**WHAT TO WORK ON:** In how many lines of the records below does the word "none" appear? Answer with the number alone.

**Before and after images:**
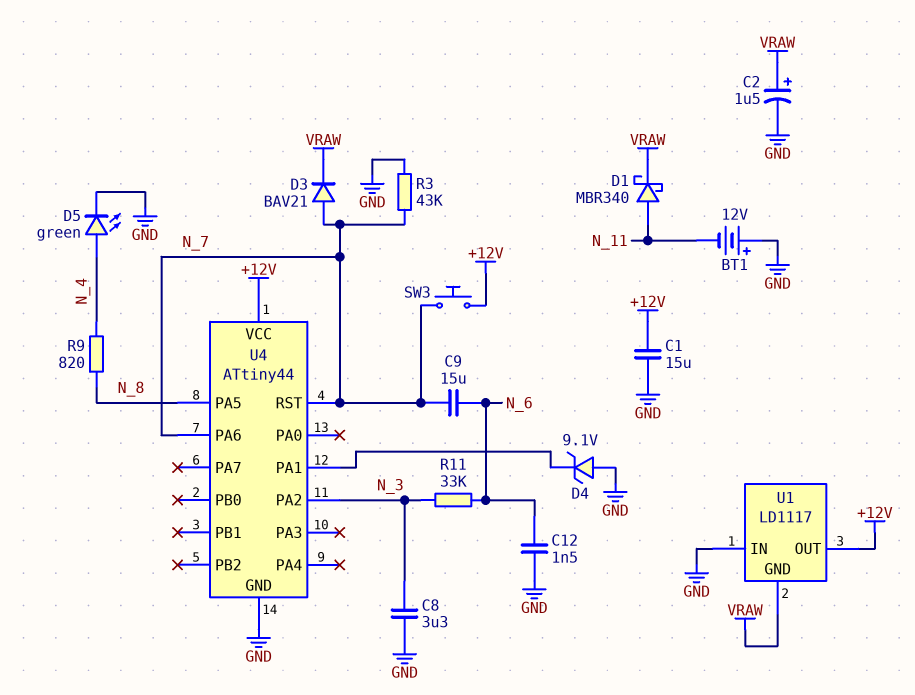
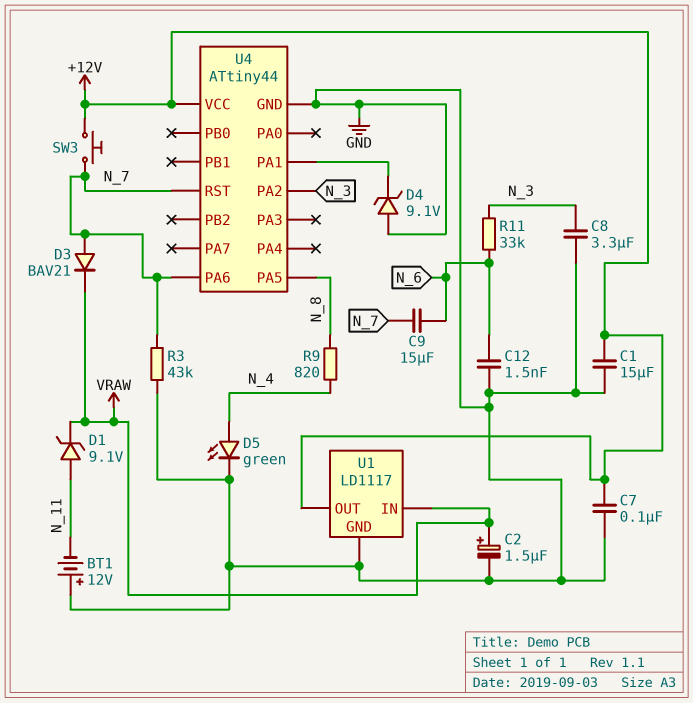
C7: none -> 100nF (+12V, GND)
D1: schottky MBR340 (A N_11, K VRAW) -> zener 9.1V (A N_11, K VRAW)
U1 pin GND: VRAW -> GND
U1 pin IN: GND -> VRAW

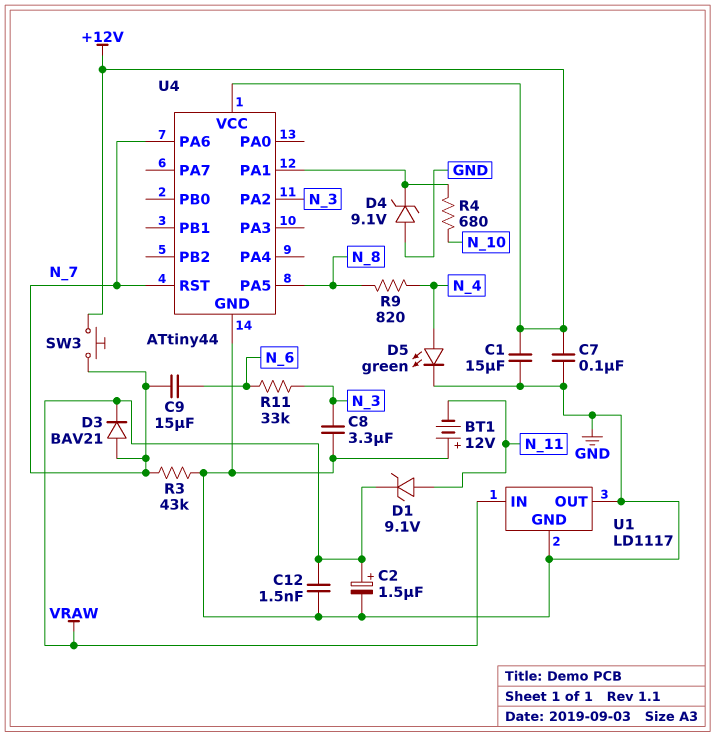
C12: 1.5nF (GND, N_6) -> 1.5nF (GND, VRAW)
R4: none -> 680 (N_10, U4/PA1)
U1 pin OUT: +12V -> GND

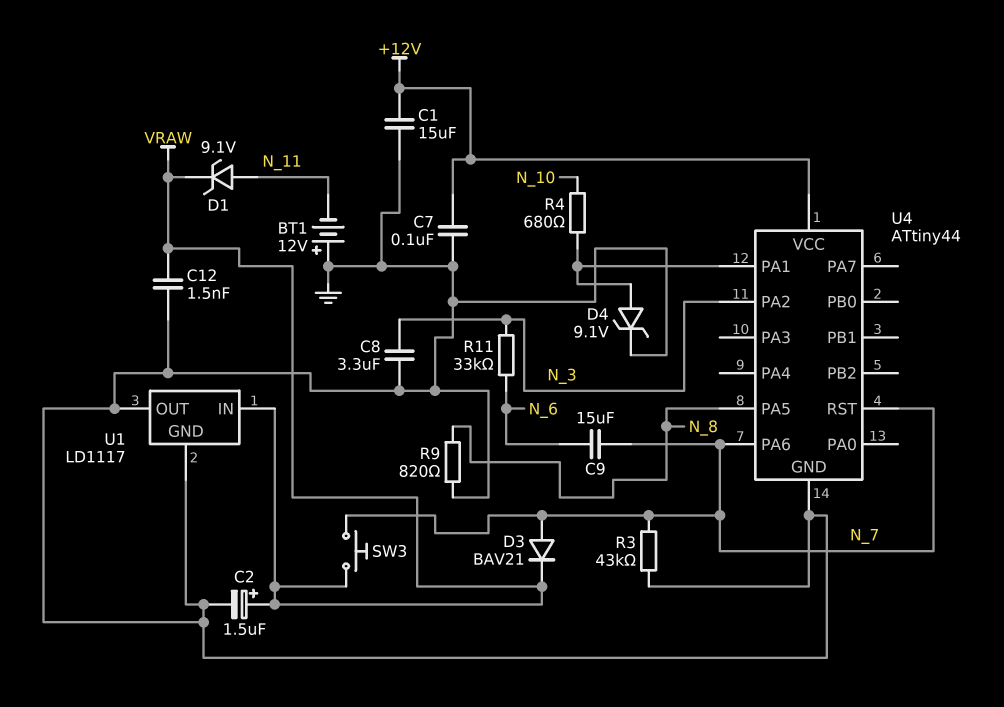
D4: zener 9.1V (A GND, K U4/PA1) -> zener 9.1V (A U4/PA1, K GND)
D5: LED green (A N_4, K GND) -> none
R9: 820 (N_4, N_8) -> 820 (GND, N_8)
SW3: button (+12V, N_7) -> button (N_7, VRAW)

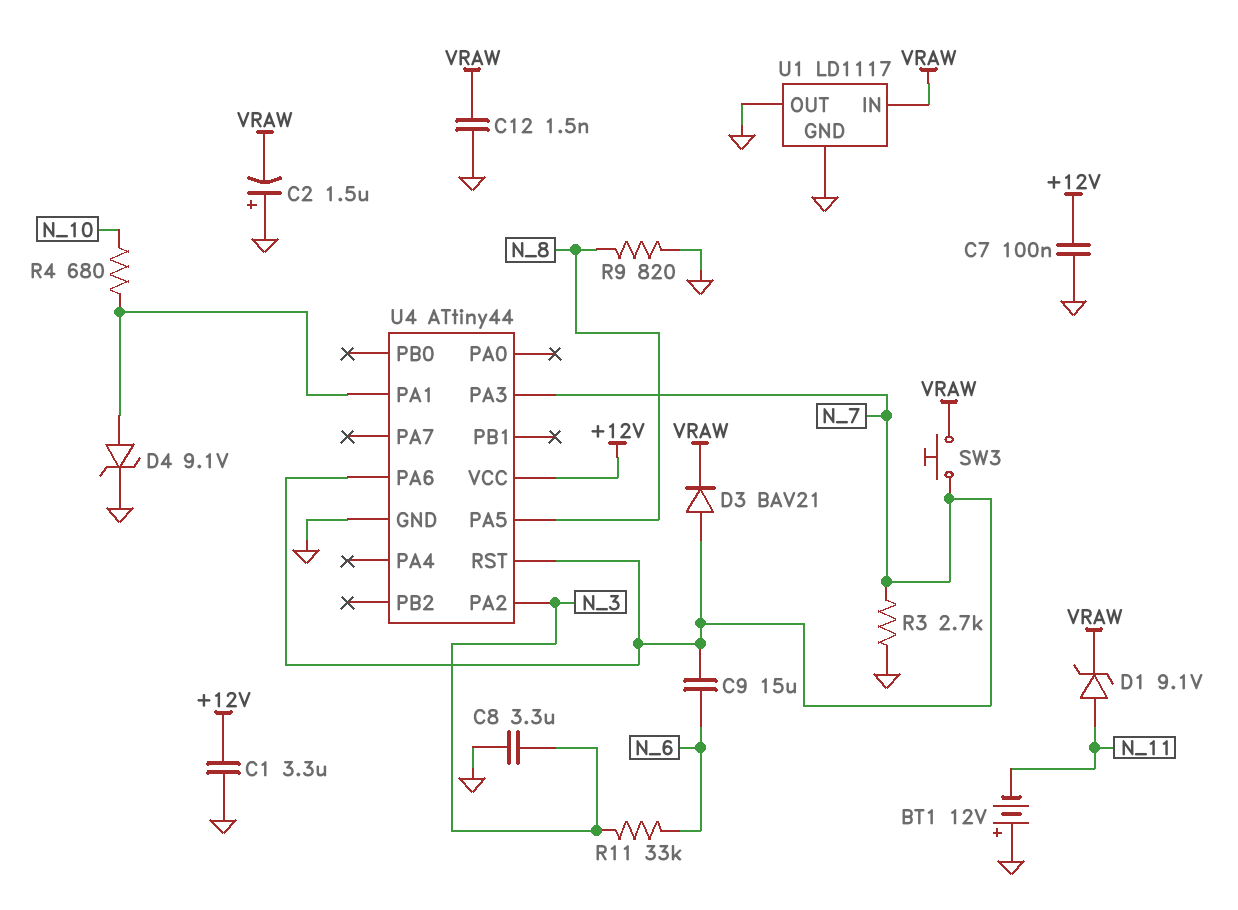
C1: 15uF (+12V, GND) -> 3.3uF (+12V, GND)
C2: 1.5uF (plus VRAW, minus GND) -> 1.5uF (plus GND, minus VRAW)
R3: 43k (GND, N_7) -> 2.7k (GND, N_7)
U4 pin PA3: none -> N_7

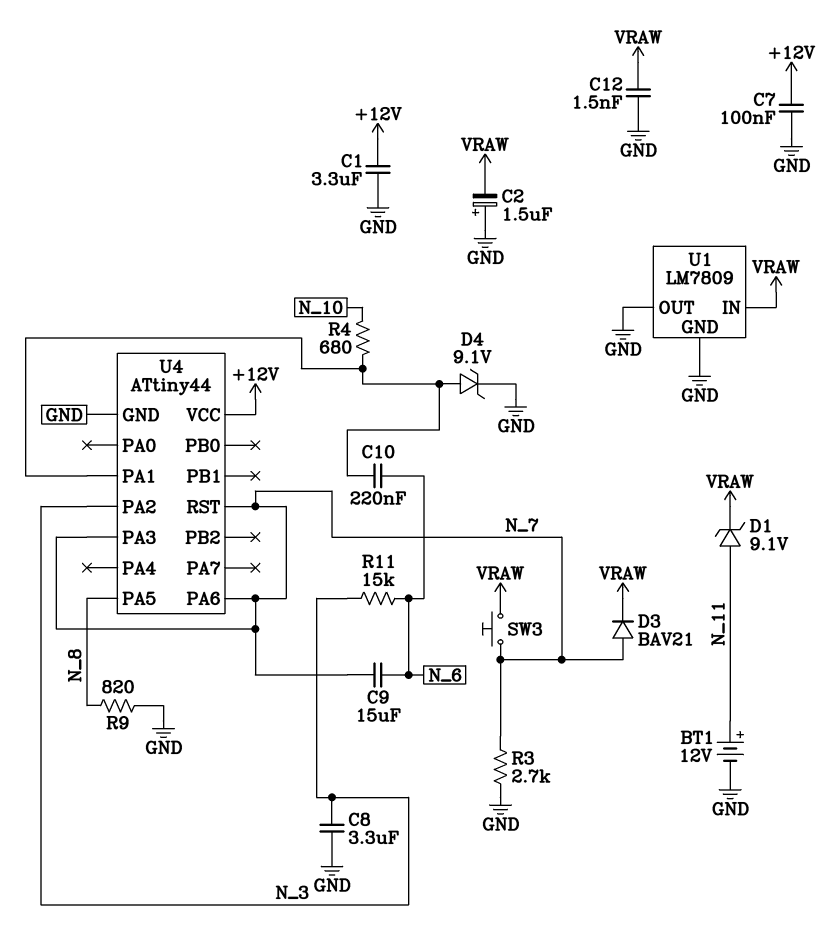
BT1: 12V (plus GND, minus N_11) -> 12V (plus N_11, minus GND)
C10: none -> 220nF (N_6, U4/PA1)
R11: 33k (N_3, N_6) -> 15k (N_3, N_6)
U1: LD1117 -> LM7809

**EXPECTED ANSWER:** 5